Exercise prompt — Begin at the first line of the records below and, please, give each line again exactly until the line with "U7: buffer CD4050" is included.

• • • • •

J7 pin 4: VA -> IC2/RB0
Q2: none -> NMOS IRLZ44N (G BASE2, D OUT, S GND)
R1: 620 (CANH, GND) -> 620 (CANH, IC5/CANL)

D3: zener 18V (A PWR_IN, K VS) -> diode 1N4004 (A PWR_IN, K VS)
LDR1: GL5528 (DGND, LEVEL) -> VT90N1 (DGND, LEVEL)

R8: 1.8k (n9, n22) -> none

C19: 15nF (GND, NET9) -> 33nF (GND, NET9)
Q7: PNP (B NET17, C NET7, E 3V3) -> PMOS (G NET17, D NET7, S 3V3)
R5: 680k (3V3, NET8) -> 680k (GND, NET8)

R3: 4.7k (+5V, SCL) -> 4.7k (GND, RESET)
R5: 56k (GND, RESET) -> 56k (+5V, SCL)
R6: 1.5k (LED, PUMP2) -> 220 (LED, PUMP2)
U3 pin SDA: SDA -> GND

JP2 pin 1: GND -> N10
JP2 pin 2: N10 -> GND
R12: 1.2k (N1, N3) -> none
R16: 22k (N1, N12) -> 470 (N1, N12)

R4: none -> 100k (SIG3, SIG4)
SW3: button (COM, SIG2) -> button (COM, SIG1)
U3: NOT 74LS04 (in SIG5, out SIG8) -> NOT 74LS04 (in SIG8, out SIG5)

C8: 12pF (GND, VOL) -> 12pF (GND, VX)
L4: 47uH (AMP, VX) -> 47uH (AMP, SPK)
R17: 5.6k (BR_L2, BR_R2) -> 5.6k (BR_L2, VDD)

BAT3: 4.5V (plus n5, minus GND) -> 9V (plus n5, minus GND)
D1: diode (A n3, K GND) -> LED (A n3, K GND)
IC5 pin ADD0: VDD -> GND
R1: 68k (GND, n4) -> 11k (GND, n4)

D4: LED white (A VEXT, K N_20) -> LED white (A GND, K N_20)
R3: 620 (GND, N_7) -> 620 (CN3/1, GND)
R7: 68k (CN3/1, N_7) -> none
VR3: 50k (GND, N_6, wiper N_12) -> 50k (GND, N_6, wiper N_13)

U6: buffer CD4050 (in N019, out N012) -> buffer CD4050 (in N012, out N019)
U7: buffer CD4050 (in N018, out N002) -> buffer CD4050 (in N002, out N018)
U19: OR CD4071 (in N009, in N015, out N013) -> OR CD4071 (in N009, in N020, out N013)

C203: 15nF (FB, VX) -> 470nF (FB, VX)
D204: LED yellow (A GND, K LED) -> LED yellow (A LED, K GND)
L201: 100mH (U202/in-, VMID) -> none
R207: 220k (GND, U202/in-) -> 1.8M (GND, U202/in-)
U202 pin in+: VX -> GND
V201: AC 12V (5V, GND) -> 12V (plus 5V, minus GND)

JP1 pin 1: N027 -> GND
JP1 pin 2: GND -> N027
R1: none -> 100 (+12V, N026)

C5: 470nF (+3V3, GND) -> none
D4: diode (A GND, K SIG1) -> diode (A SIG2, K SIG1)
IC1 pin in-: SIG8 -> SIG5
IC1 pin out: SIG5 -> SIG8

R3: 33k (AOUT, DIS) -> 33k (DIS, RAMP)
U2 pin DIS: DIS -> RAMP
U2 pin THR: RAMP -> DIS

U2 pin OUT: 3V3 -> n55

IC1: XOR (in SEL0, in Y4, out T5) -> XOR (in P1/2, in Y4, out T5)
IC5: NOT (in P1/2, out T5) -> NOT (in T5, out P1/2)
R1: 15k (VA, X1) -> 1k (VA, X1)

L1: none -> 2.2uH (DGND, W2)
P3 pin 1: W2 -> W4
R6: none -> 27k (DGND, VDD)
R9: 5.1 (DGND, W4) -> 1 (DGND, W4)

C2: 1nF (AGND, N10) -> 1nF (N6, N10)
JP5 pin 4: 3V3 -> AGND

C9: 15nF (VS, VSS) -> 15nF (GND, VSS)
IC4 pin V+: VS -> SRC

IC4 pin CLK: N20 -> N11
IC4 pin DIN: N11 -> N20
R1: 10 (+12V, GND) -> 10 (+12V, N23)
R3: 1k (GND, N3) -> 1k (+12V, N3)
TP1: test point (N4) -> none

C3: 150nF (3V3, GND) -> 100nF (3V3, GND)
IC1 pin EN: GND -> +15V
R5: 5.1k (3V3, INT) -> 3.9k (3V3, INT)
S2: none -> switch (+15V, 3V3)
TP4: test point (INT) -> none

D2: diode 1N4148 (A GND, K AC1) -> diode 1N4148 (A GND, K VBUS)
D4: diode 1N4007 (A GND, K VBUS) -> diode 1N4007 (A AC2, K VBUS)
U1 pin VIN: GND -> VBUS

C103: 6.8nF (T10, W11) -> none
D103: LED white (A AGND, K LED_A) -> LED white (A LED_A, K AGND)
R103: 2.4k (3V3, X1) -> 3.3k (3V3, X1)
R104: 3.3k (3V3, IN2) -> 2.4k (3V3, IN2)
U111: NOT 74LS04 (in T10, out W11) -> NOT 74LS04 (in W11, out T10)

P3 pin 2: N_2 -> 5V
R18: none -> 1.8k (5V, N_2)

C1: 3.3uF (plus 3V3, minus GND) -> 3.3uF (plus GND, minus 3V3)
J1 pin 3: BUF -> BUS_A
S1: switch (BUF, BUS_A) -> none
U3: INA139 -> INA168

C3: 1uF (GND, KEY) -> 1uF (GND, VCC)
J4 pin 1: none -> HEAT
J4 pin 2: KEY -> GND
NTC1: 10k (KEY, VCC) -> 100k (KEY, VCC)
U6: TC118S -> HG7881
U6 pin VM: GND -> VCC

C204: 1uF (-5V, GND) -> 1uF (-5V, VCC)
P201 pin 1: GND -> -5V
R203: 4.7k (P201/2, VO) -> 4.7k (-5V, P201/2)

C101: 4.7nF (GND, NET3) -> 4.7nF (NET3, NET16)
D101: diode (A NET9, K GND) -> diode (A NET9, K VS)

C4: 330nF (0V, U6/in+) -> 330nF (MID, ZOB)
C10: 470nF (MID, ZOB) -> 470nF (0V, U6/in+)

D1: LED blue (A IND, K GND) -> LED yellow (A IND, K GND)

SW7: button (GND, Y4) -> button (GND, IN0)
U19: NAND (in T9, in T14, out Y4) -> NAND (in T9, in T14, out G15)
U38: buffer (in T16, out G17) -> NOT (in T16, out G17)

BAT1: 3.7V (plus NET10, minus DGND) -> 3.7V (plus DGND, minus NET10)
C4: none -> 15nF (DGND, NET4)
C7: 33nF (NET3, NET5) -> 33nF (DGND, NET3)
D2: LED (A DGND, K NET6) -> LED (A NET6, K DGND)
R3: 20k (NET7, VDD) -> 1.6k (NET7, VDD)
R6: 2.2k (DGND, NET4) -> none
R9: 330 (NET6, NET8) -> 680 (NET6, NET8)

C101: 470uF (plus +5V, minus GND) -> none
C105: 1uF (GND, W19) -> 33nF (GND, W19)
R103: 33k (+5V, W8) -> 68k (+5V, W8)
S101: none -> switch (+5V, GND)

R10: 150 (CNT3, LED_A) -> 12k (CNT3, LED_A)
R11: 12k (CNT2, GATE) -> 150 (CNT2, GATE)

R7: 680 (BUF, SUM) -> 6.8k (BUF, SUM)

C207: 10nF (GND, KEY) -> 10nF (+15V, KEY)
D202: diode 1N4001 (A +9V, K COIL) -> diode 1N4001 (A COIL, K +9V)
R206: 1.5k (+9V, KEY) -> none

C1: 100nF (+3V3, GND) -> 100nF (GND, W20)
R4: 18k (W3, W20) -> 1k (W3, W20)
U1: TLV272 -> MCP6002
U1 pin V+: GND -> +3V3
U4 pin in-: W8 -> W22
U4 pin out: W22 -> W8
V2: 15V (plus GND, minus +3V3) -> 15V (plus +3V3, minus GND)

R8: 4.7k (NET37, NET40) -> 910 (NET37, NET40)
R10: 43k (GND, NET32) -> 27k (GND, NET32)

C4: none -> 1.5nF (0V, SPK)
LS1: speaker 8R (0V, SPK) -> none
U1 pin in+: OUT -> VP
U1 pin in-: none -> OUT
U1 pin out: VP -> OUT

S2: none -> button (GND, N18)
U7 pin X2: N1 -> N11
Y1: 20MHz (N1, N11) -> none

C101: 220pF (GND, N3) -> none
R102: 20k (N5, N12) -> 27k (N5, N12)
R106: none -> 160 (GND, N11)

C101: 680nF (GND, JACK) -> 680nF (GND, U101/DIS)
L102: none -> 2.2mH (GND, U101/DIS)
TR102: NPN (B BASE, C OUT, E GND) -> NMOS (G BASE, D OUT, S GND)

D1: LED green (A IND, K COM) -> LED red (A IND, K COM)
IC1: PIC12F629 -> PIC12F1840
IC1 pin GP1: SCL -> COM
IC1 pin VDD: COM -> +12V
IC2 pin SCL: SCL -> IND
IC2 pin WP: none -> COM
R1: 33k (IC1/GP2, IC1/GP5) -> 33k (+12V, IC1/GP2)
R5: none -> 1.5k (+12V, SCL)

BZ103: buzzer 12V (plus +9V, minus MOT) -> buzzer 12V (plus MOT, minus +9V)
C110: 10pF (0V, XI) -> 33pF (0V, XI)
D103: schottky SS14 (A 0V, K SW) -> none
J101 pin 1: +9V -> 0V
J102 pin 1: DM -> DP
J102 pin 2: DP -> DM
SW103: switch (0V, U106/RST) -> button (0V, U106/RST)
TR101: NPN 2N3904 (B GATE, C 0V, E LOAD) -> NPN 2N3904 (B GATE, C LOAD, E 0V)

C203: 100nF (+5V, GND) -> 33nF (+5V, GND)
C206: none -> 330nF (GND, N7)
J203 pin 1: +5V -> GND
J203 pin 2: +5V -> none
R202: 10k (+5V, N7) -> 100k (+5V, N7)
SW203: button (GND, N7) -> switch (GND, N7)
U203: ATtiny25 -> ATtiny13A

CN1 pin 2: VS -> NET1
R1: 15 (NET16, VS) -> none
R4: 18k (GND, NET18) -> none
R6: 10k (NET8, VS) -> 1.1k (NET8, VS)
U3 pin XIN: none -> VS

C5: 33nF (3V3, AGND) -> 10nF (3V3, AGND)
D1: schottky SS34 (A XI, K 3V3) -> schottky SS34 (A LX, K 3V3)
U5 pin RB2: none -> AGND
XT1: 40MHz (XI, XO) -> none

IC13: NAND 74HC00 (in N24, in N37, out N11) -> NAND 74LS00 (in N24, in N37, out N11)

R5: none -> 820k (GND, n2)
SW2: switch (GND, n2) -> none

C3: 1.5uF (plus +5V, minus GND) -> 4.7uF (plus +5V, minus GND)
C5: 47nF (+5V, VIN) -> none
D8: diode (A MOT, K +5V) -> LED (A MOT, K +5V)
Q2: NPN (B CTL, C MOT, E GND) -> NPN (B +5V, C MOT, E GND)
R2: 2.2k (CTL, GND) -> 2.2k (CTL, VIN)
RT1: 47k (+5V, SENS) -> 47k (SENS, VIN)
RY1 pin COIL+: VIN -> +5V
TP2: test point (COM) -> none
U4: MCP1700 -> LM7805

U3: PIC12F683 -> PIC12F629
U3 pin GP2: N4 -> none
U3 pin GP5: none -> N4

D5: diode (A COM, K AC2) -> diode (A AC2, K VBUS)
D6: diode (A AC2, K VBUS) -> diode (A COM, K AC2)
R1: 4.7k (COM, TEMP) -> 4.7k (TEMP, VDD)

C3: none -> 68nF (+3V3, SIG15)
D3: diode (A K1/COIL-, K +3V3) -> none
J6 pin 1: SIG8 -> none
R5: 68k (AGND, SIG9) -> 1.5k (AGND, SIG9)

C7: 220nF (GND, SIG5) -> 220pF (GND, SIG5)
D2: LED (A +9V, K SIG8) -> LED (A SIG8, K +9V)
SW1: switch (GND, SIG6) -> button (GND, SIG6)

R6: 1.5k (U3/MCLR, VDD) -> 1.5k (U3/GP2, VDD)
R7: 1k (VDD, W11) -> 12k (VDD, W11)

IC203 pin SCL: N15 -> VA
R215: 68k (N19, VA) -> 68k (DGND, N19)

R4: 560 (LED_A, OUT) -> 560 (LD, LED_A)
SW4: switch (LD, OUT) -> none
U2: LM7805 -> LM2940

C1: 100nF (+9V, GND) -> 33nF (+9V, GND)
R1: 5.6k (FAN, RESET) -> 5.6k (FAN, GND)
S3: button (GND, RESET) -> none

• • • • •

Completed task —
J7 pin 4: VA -> IC2/RB0
Q2: none -> NMOS IRLZ44N (G BASE2, D OUT, S GND)
R1: 620 (CANH, GND) -> 620 (CANH, IC5/CANL)

D3: zener 18V (A PWR_IN, K VS) -> diode 1N4004 (A PWR_IN, K VS)
LDR1: GL5528 (DGND, LEVEL) -> VT90N1 (DGND, LEVEL)

R8: 1.8k (n9, n22) -> none

C19: 15nF (GND, NET9) -> 33nF (GND, NET9)
Q7: PNP (B NET17, C NET7, E 3V3) -> PMOS (G NET17, D NET7, S 3V3)
R5: 680k (3V3, NET8) -> 680k (GND, NET8)

R3: 4.7k (+5V, SCL) -> 4.7k (GND, RESET)
R5: 56k (GND, RESET) -> 56k (+5V, SCL)
R6: 1.5k (LED, PUMP2) -> 220 (LED, PUMP2)
U3 pin SDA: SDA -> GND

JP2 pin 1: GND -> N10
JP2 pin 2: N10 -> GND
R12: 1.2k (N1, N3) -> none
R16: 22k (N1, N12) -> 470 (N1, N12)

R4: none -> 100k (SIG3, SIG4)
SW3: button (COM, SIG2) -> button (COM, SIG1)
U3: NOT 74LS04 (in SIG5, out SIG8) -> NOT 74LS04 (in SIG8, out SIG5)

C8: 12pF (GND, VOL) -> 12pF (GND, VX)
L4: 47uH (AMP, VX) -> 47uH (AMP, SPK)
R17: 5.6k (BR_L2, BR_R2) -> 5.6k (BR_L2, VDD)

BAT3: 4.5V (plus n5, minus GND) -> 9V (plus n5, minus GND)
D1: diode (A n3, K GND) -> LED (A n3, K GND)
IC5 pin ADD0: VDD -> GND
R1: 68k (GND, n4) -> 11k (GND, n4)

D4: LED white (A VEXT, K N_20) -> LED white (A GND, K N_20)
R3: 620 (GND, N_7) -> 620 (CN3/1, GND)
R7: 68k (CN3/1, N_7) -> none
VR3: 50k (GND, N_6, wiper N_12) -> 50k (GND, N_6, wiper N_13)

U6: buffer CD4050 (in N019, out N012) -> buffer CD4050 (in N012, out N019)
U7: buffer CD4050 (in N018, out N002) -> buffer CD4050 (in N002, out N018)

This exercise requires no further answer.